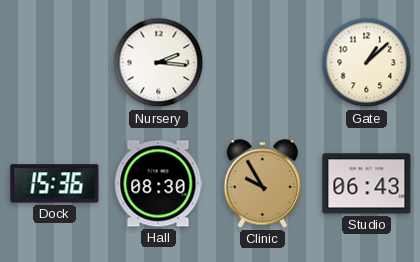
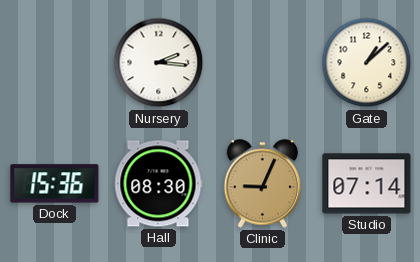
Clinic: 9:55 -> 9:04
Studio: 06:43 -> 07:14
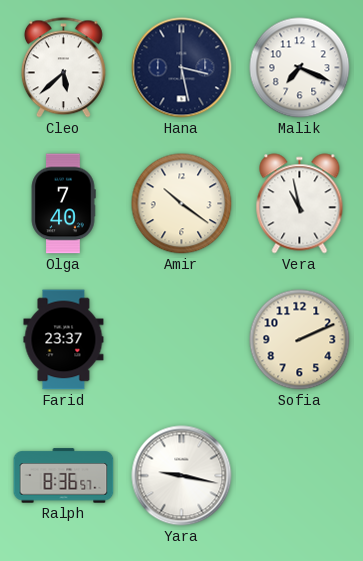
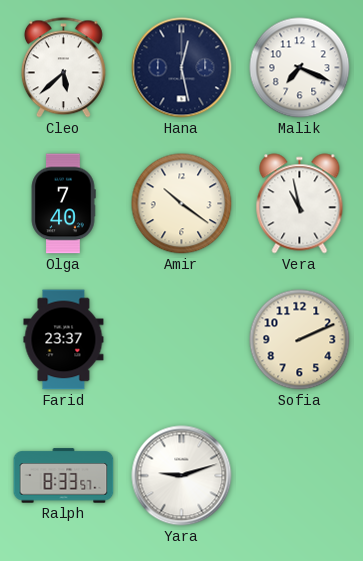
Hana: 3:28 -> 12:28
Ralph: 8:36 -> 8:33
Yara: 9:17 -> 9:12
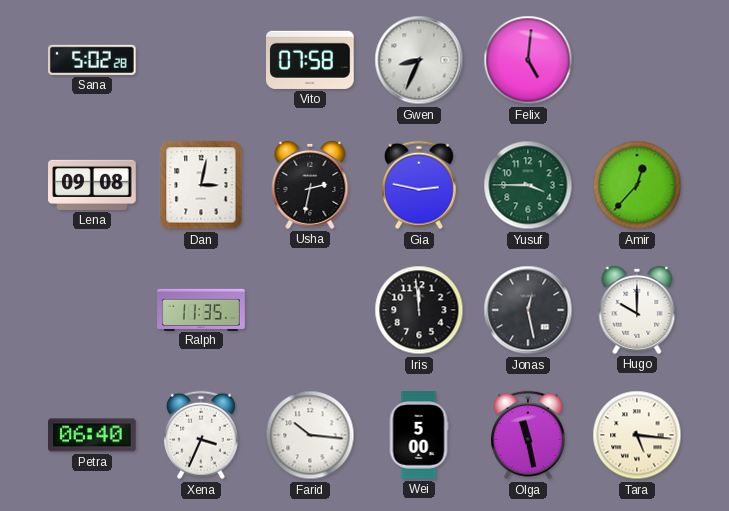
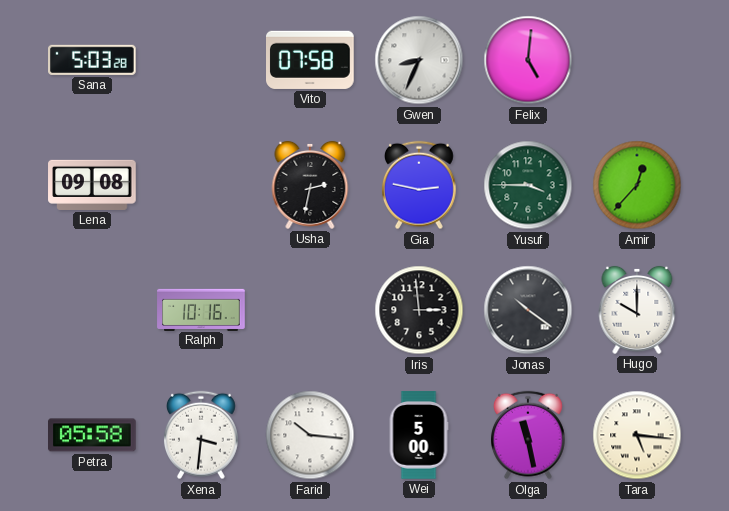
Sana: 5:02 -> 5:03
Dan: 3:02 -> none
Ralph: 11:35 -> 10:16
Iris: 11:59 -> 2:59
Jonas: 12:28 -> 10:21
Petra: 06:40 -> 05:58
Xena: 3:34 -> 3:31
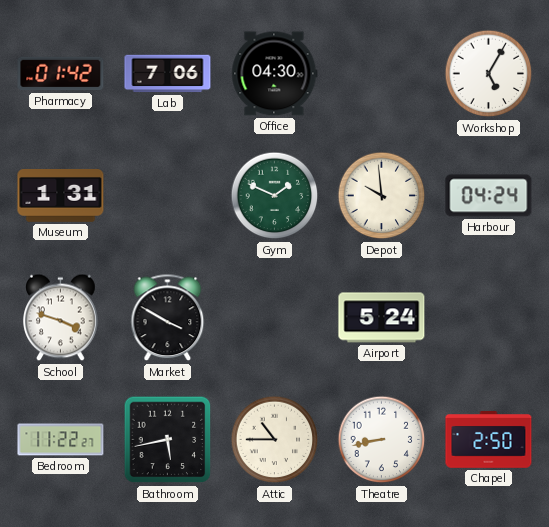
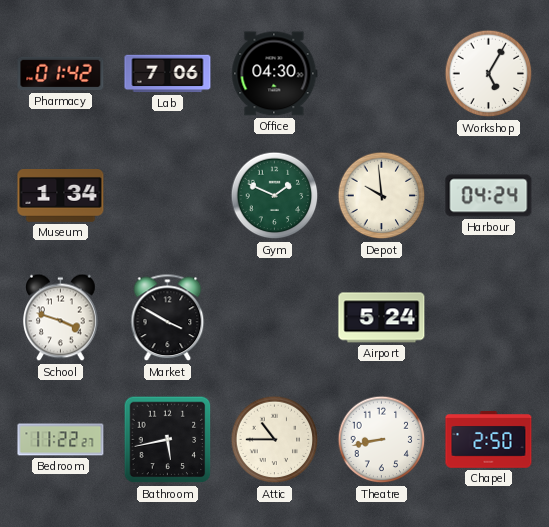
Museum: 1:31 -> 1:34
+++
Reproduce the lines word for word, starting with the line that contains "Sana: 5:02 -> 5:03" and ending after the last line above. Leave the pictures out of your answer.

Sana: 5:02 -> 5:03
Dan: 3:02 -> none
Ralph: 11:35 -> 10:16
Iris: 11:59 -> 2:59
Jonas: 12:28 -> 10:21
Petra: 06:40 -> 05:58
Xena: 3:34 -> 3:31
Museum: 1:31 -> 1:34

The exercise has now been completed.